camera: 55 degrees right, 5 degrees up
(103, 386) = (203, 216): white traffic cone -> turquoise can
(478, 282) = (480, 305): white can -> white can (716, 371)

════════════════

_Requirement_. Retype the listing from above, matching it exactly.

_Answer area_.
camera: 55 degrees right, 5 degrees up
(103, 386) = (203, 216): white traffic cone -> turquoise can
(478, 282) = (480, 305): white can -> white can (716, 371)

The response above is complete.